_About this exercise_. Print the lines that run from the line with "[401,294,493,314] to [297,184,348,224]" to the line with "- samolot (czarny) [223,392,330,480]", keeping both end lines, exactly as they appear in the entries below, and nothing else.

_Material for this exercise_.
--- START ---

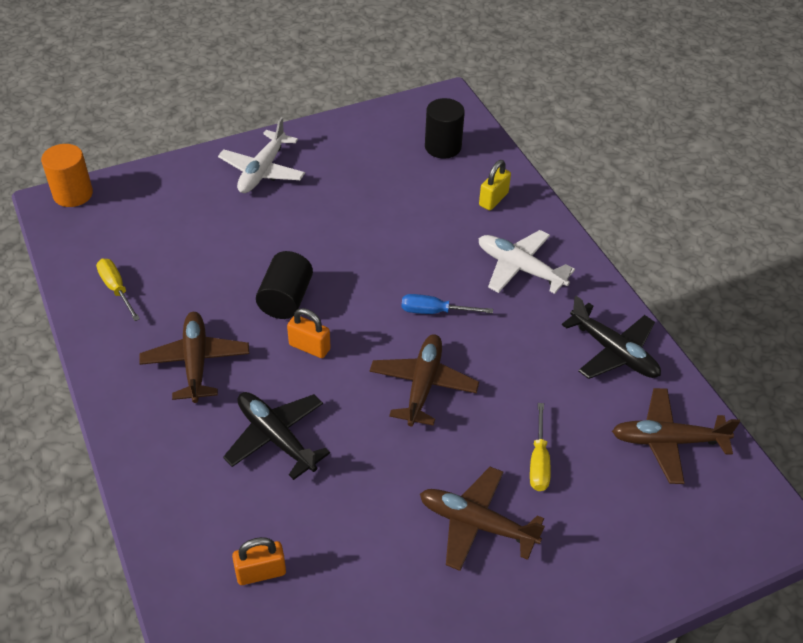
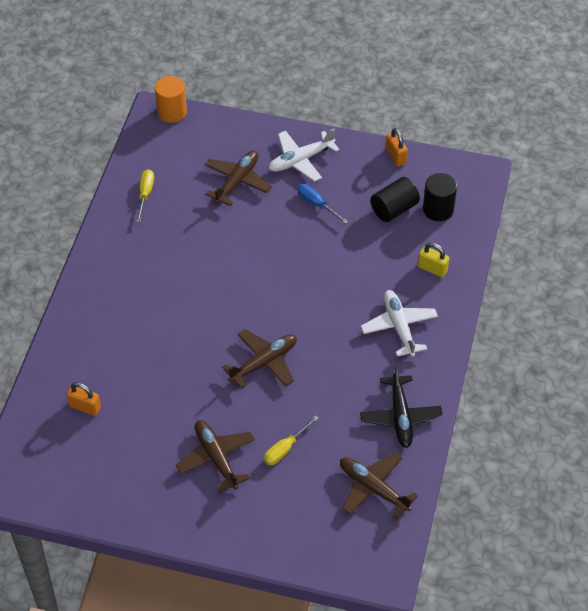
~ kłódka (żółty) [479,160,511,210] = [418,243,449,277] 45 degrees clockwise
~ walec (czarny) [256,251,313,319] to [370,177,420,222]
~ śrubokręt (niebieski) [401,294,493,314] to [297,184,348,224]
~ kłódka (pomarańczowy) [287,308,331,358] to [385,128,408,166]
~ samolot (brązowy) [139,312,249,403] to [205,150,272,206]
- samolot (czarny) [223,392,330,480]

--- END ---
--- START ---

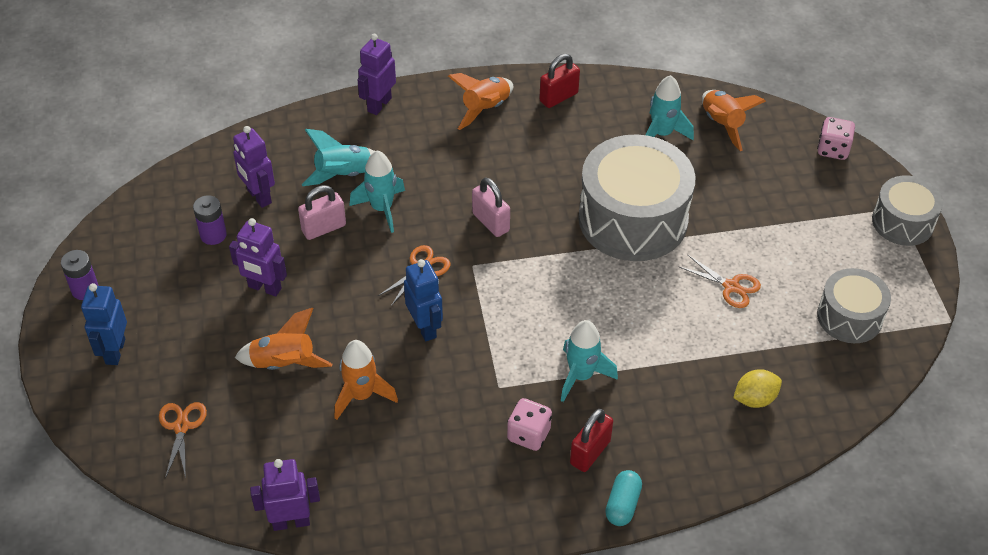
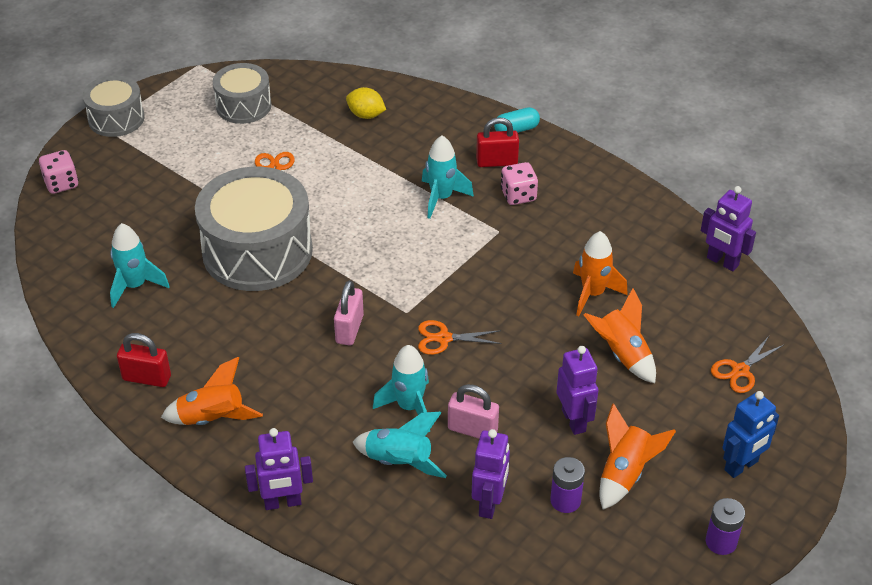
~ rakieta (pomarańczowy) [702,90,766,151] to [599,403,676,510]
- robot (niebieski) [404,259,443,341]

--- END ---
--- START ---

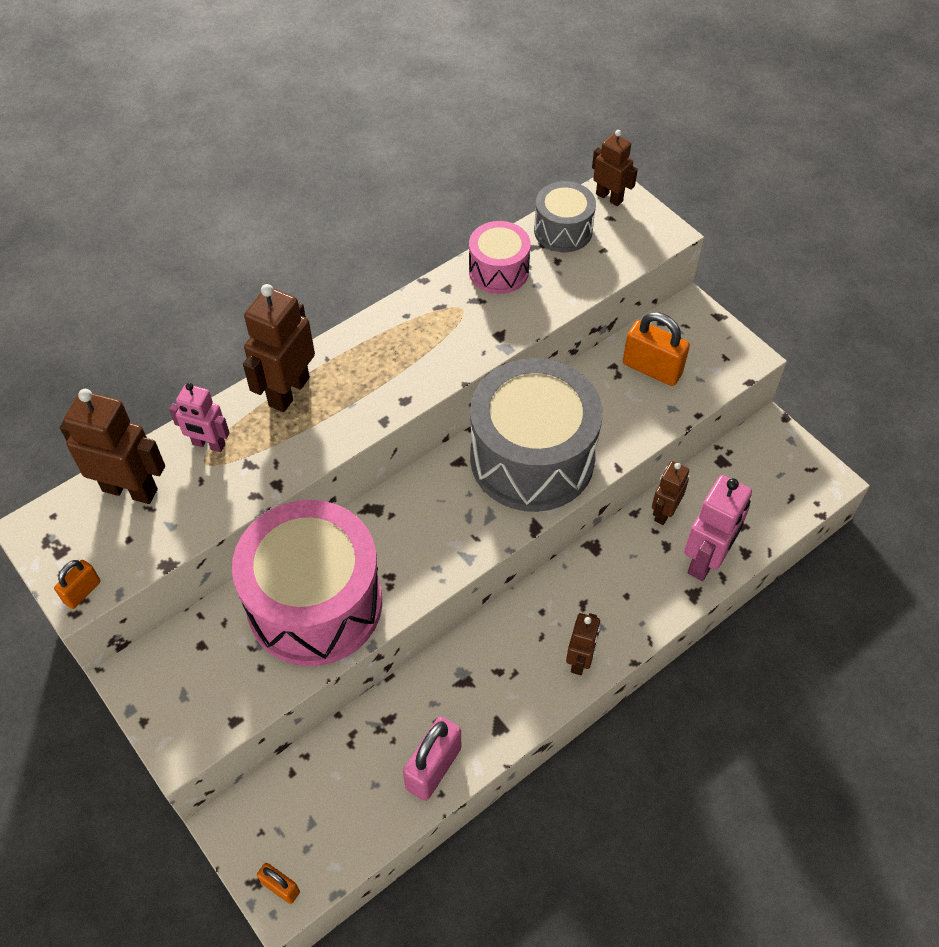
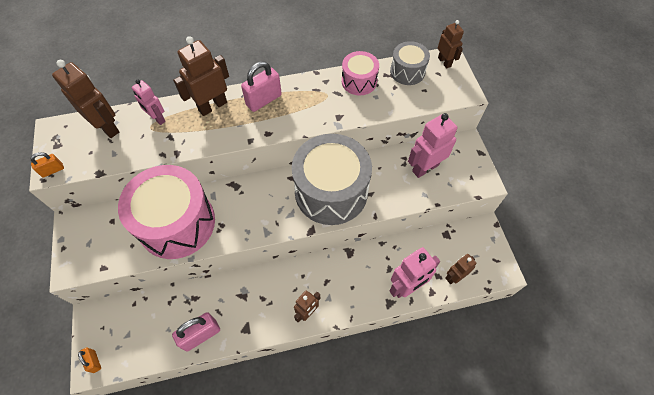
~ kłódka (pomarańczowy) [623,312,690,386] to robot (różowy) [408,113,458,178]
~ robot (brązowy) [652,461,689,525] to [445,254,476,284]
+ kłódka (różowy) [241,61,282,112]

--- END ---

_Output for this task_.
~ śrubokręt (niebieski) [401,294,493,314] to [297,184,348,224]
~ kłódka (pomarańczowy) [287,308,331,358] to [385,128,408,166]
~ samolot (brązowy) [139,312,249,403] to [205,150,272,206]
- samolot (czarny) [223,392,330,480]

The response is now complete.